SOURCE RECORDS below:

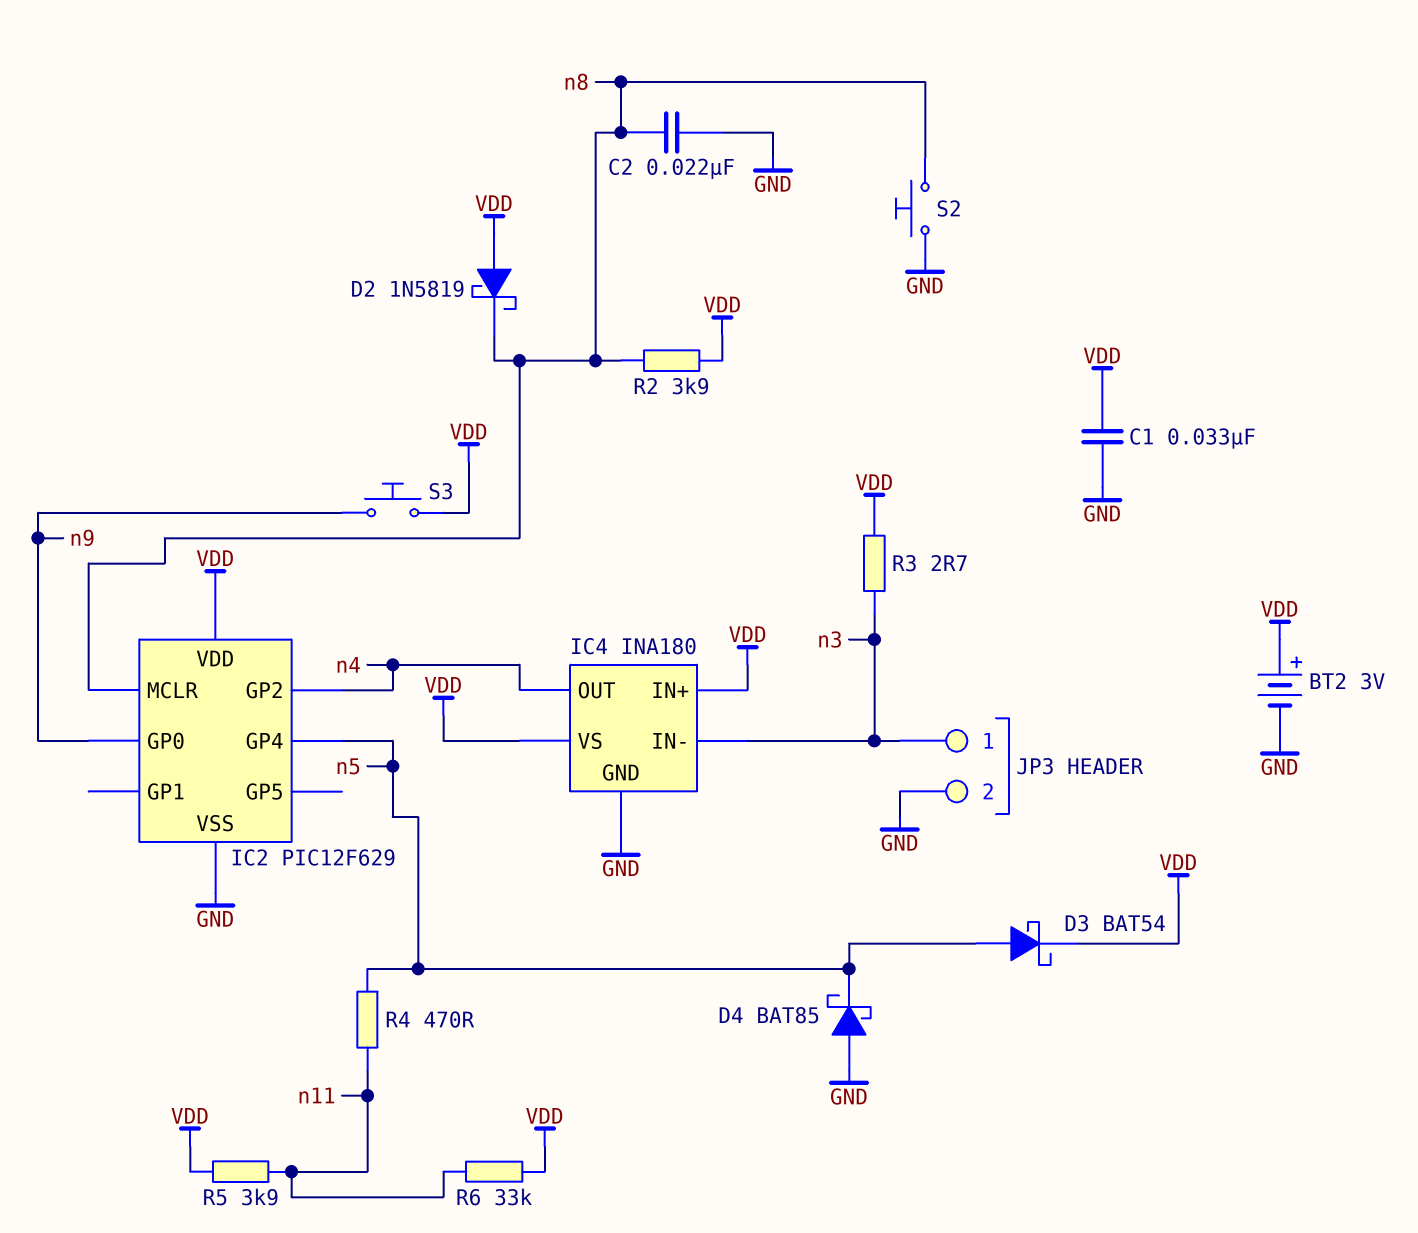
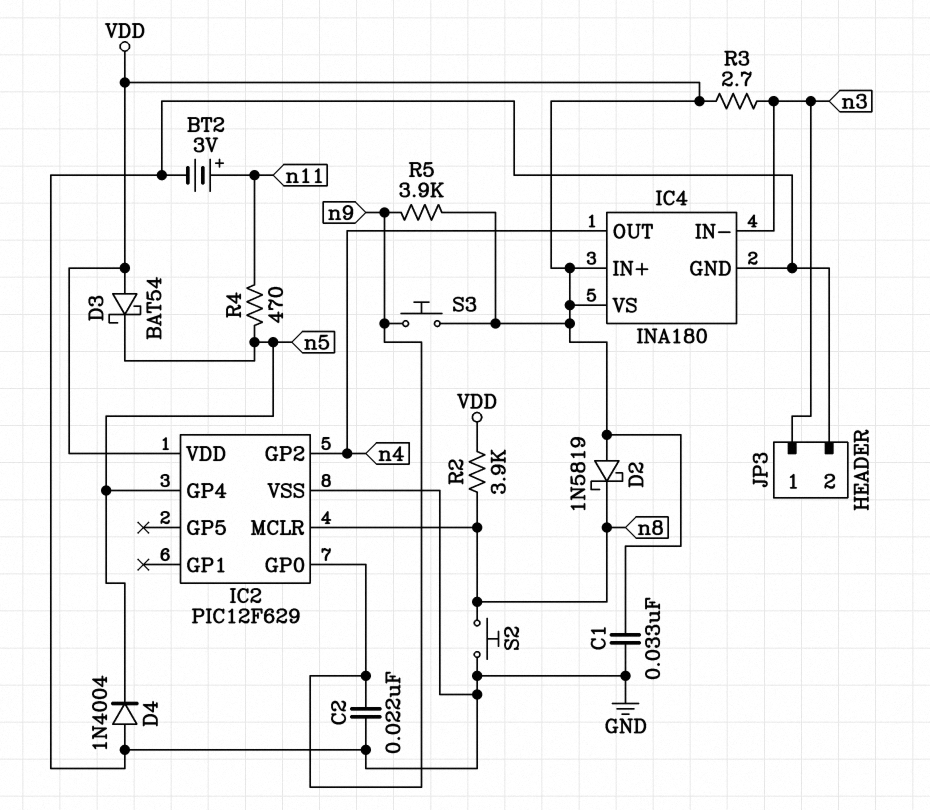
BT2: 3V (plus VDD, minus GND) -> 3V (plus n11, minus GND)
C2: 22nF (GND, n8) -> 22nF (GND, n9)
D3: schottky BAT54 (A n5, K VDD) -> schottky BAT54 (A VDD, K n5)
D4: schottky BAT85 (A GND, K n5) -> diode 1N4004 (A GND, K n5)
R5: 3.9k (VDD, n11) -> 3.9k (VDD, n9)
R6: 33k (VDD, n11) -> none

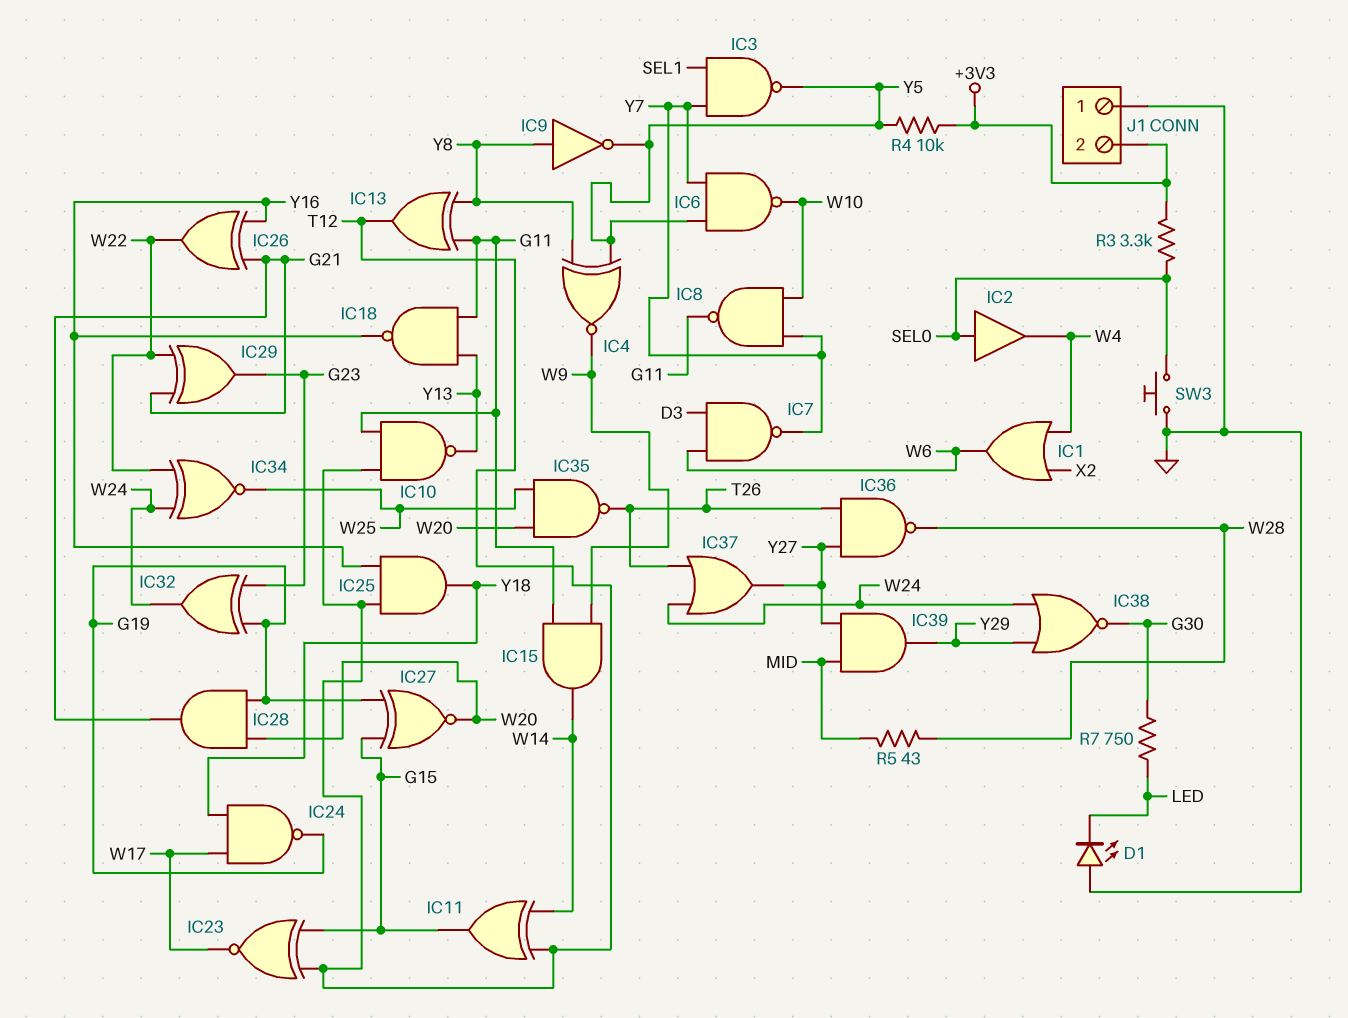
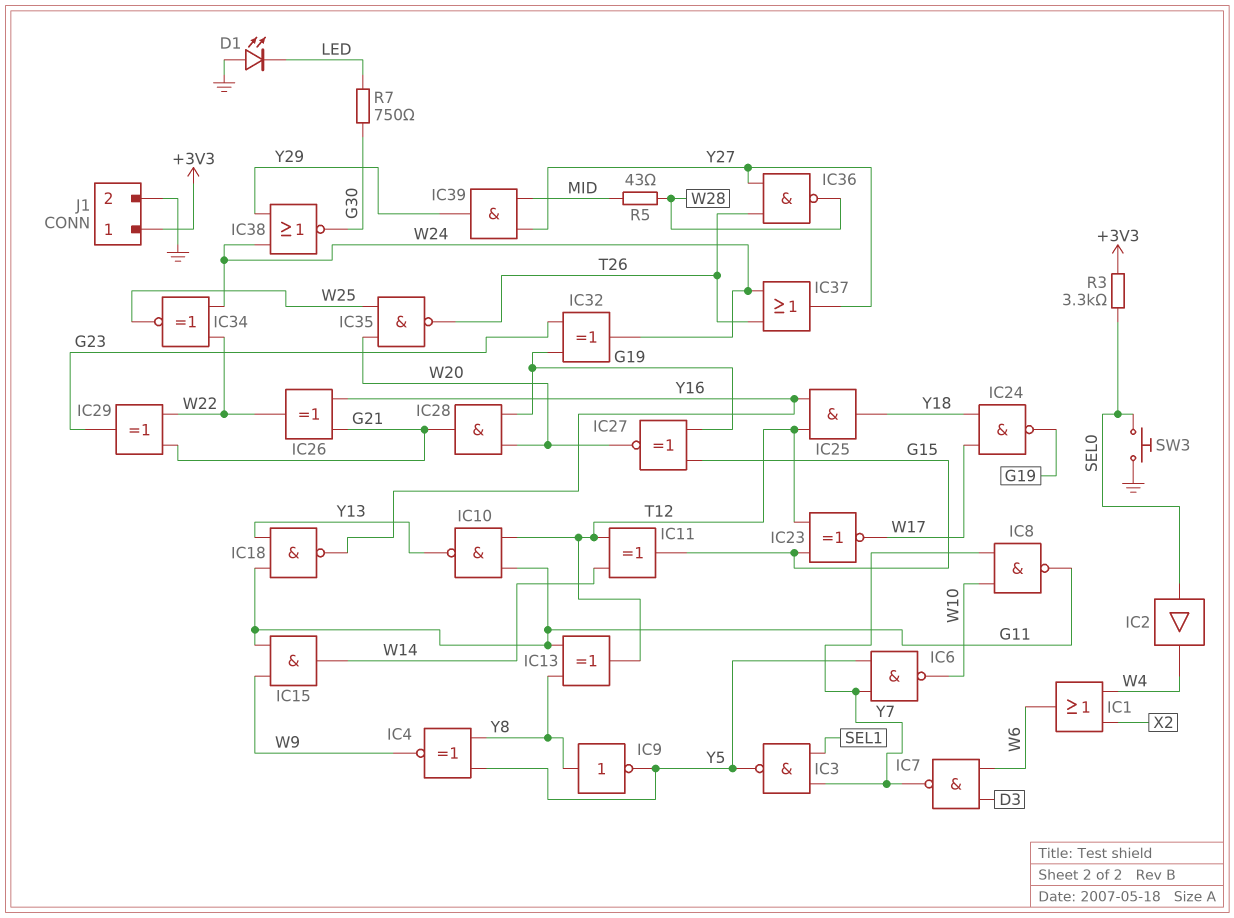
J1 pin 1: GND -> +3V3
J1 pin 2: +3V3 -> GND
R4: 10k (+3V3, Y5) -> none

End of SOURCE RECORDS.

## TASK GOAL
Filter the records above down to the lines that hold the string "schottky".

## SOLUTION TO THIS TASK
D3: schottky BAT54 (A n5, K VDD) -> schottky BAT54 (A VDD, K n5)
D4: schottky BAT85 (A GND, K n5) -> diode 1N4004 (A GND, K n5)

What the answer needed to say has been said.